→ **How to complete this task**
When writing out the listing below, reproduce every word exactly and skip the pictures.

-- Collected data follows --

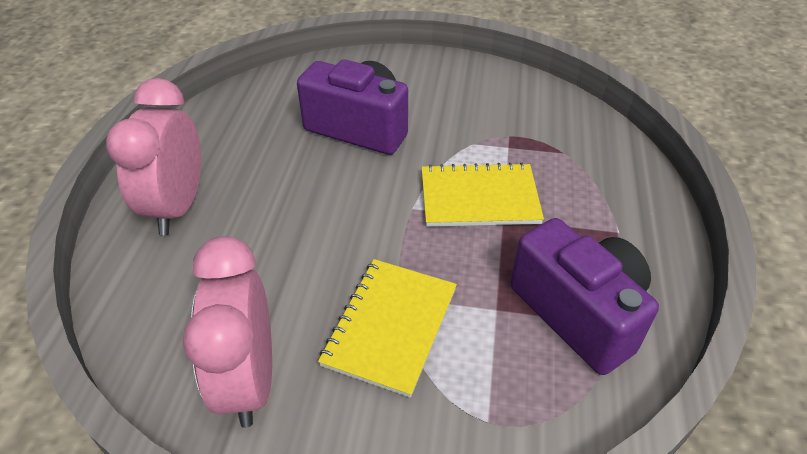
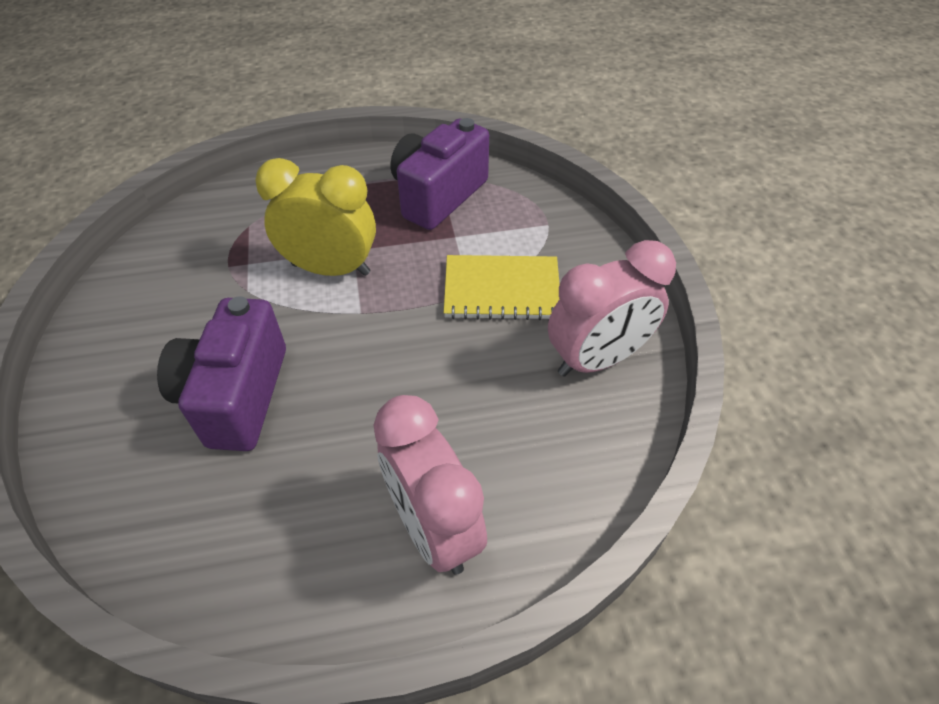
camera: 110 degrees left, 5 degrees up
(178, 207) = (433, 527): pink clock -> pink clock turned 75 degrees clockwise
(479, 198) = (331, 269): yellow notebook -> yellow clock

-- Collected data concluded --

→ **Completed exercise**
camera: 110 degrees left, 5 degrees up
(178, 207) = (433, 527): pink clock -> pink clock turned 75 degrees clockwise
(479, 198) = (331, 269): yellow notebook -> yellow clock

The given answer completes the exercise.